(Beginning of SUPPLIED RECORDS)

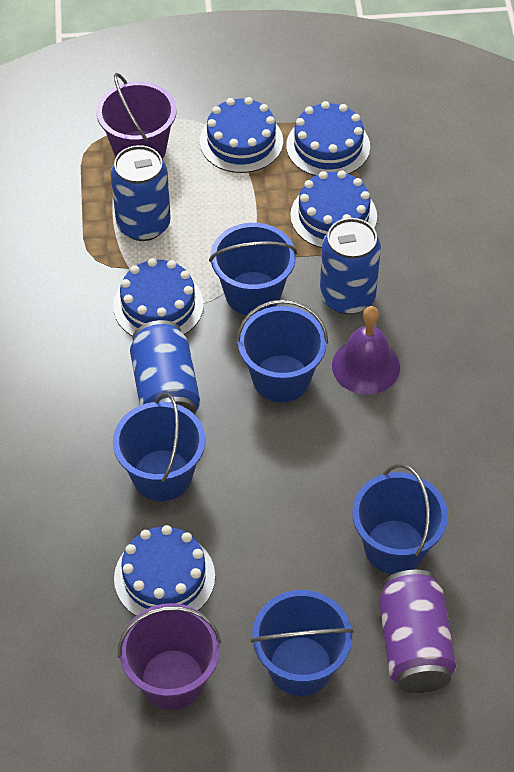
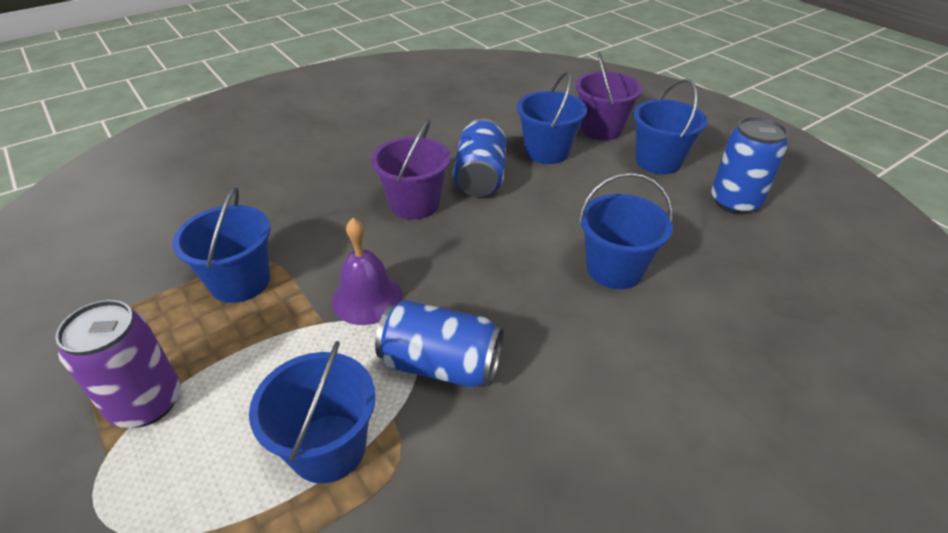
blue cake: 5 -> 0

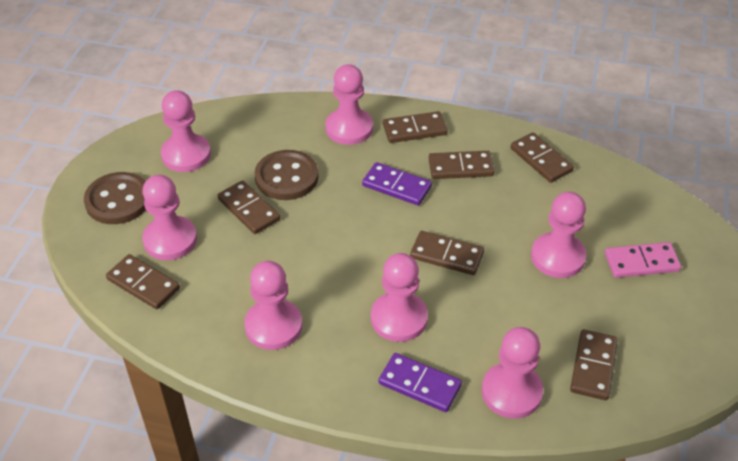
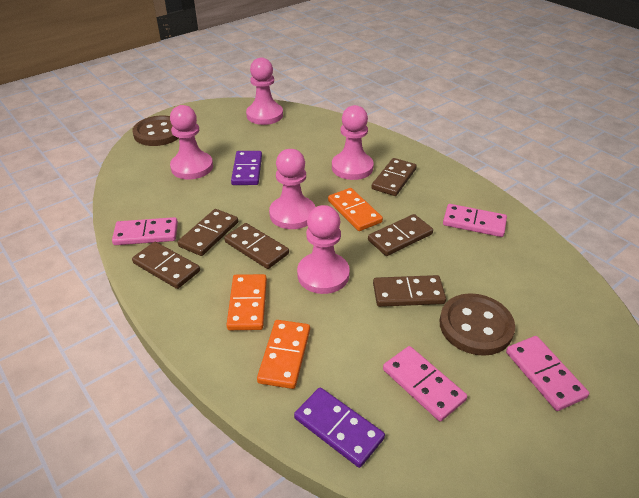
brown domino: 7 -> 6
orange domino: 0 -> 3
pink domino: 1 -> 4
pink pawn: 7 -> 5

(End of SUPPLIED RECORDS)

Give the records again exactly as they stand, so that only the pictures are missing.

blue cake: 5 -> 0

brown domino: 7 -> 6
orange domino: 0 -> 3
pink domino: 1 -> 4
pink pawn: 7 -> 5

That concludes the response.